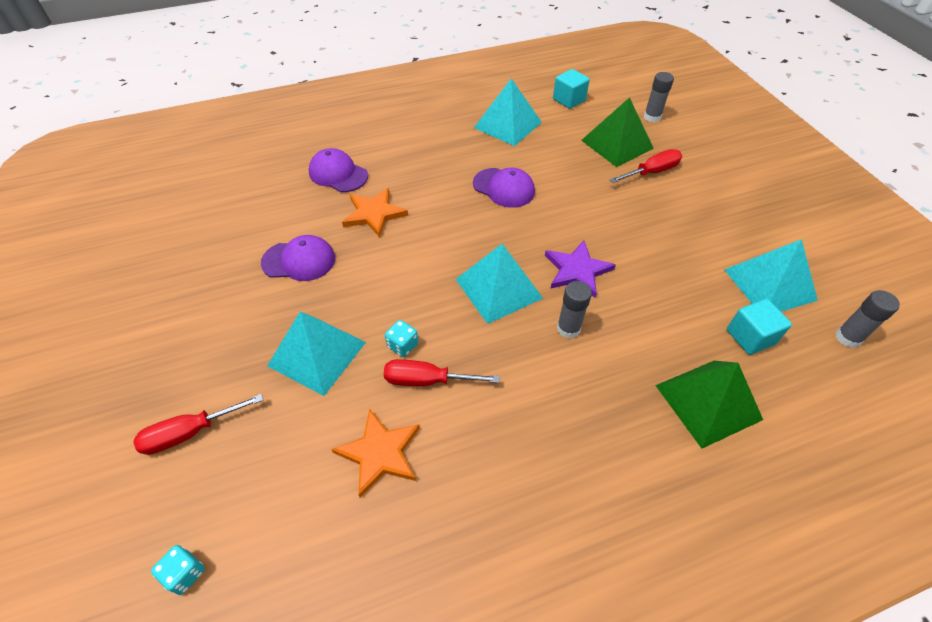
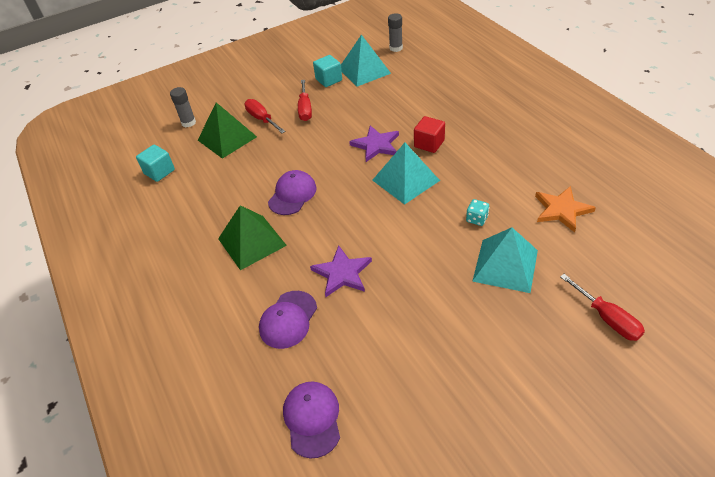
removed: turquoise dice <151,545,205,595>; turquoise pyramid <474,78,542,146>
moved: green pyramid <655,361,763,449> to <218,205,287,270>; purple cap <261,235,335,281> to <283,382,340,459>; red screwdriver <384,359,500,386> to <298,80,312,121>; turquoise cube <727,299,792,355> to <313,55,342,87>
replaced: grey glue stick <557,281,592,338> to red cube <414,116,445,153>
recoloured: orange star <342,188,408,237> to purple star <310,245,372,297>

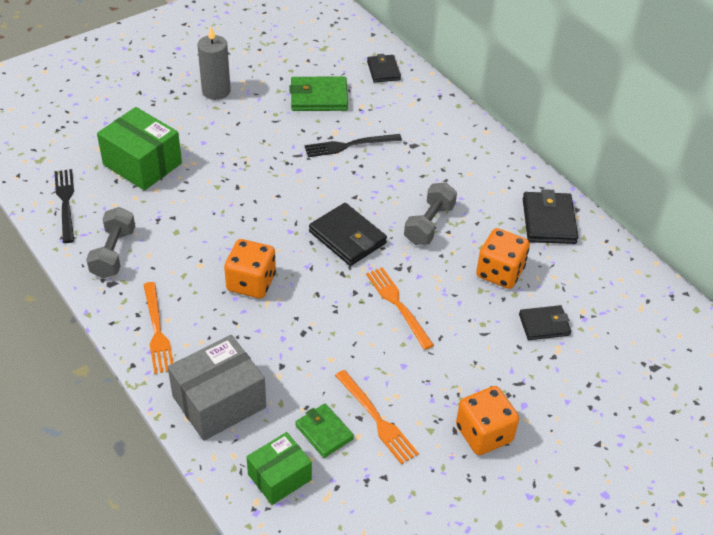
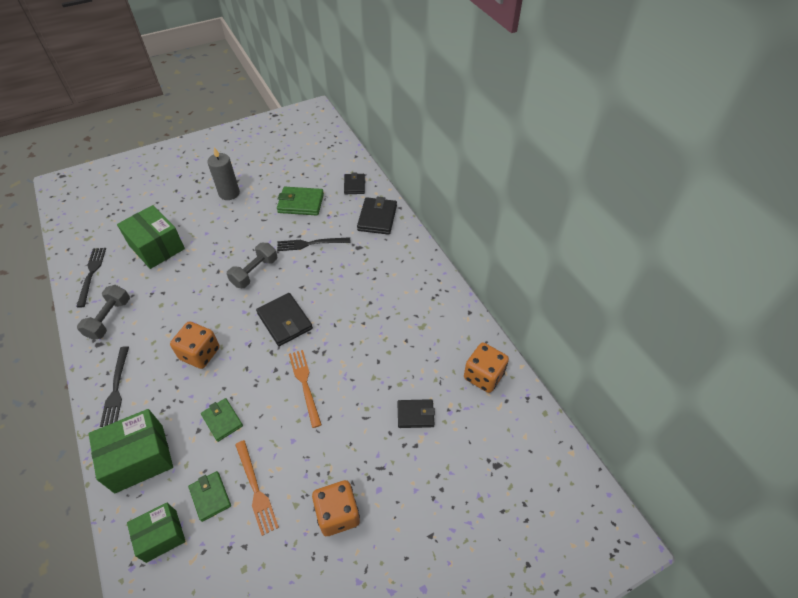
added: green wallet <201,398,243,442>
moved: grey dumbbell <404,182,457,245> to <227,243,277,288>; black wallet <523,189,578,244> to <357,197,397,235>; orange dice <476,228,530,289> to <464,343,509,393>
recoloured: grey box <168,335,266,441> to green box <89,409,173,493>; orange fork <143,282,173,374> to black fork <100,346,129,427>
______________________________
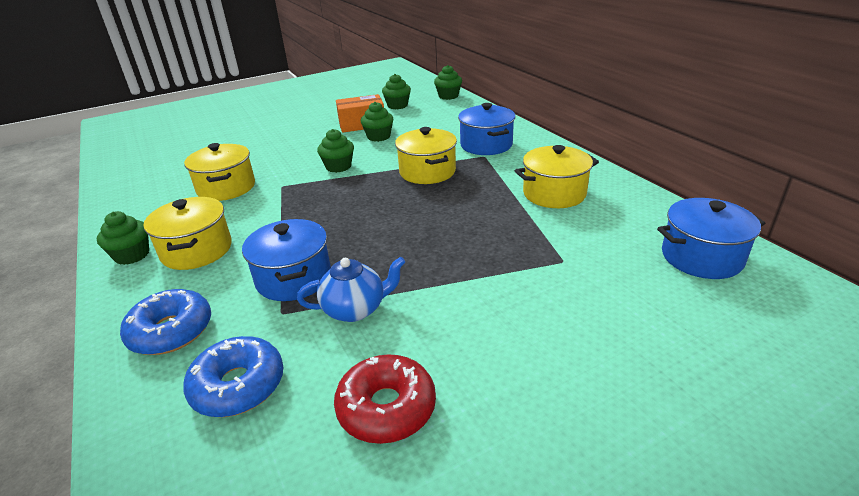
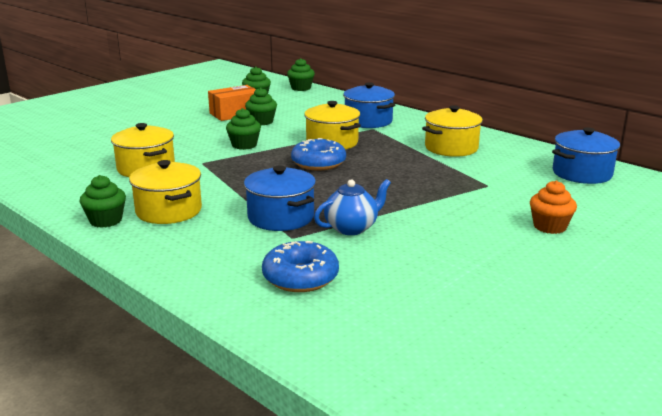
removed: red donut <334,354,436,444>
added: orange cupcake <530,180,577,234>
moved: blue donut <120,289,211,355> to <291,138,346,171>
______________________________
● TASK BRIEF: Only the lines starting at the one that includes "removed: turquoise dice" and ending at the one that includes "recoloured: grey box" should be retyped, exactly, from the records above; no pictures.

● YOUR SOLUTION:
removed: turquoise dice <151,545,205,595>; turquoise pyramid <474,78,542,146>
moved: green pyramid <655,361,763,449> to <218,205,287,270>; purple cap <261,235,335,281> to <283,382,340,459>; red screwdriver <384,359,500,386> to <298,80,312,121>; turquoise cube <727,299,792,355> to <313,55,342,87>
replaced: grey glue stick <557,281,592,338> to red cube <414,116,445,153>
recoloured: orange star <342,188,408,237> to purple star <310,245,372,297>

added: green wallet <201,398,243,442>
moved: grey dumbbell <404,182,457,245> to <227,243,277,288>; black wallet <523,189,578,244> to <357,197,397,235>; orange dice <476,228,530,289> to <464,343,509,393>
recoloured: grey box <168,335,266,441> to green box <89,409,173,493>; orange fork <143,282,173,374> to black fork <100,346,129,427>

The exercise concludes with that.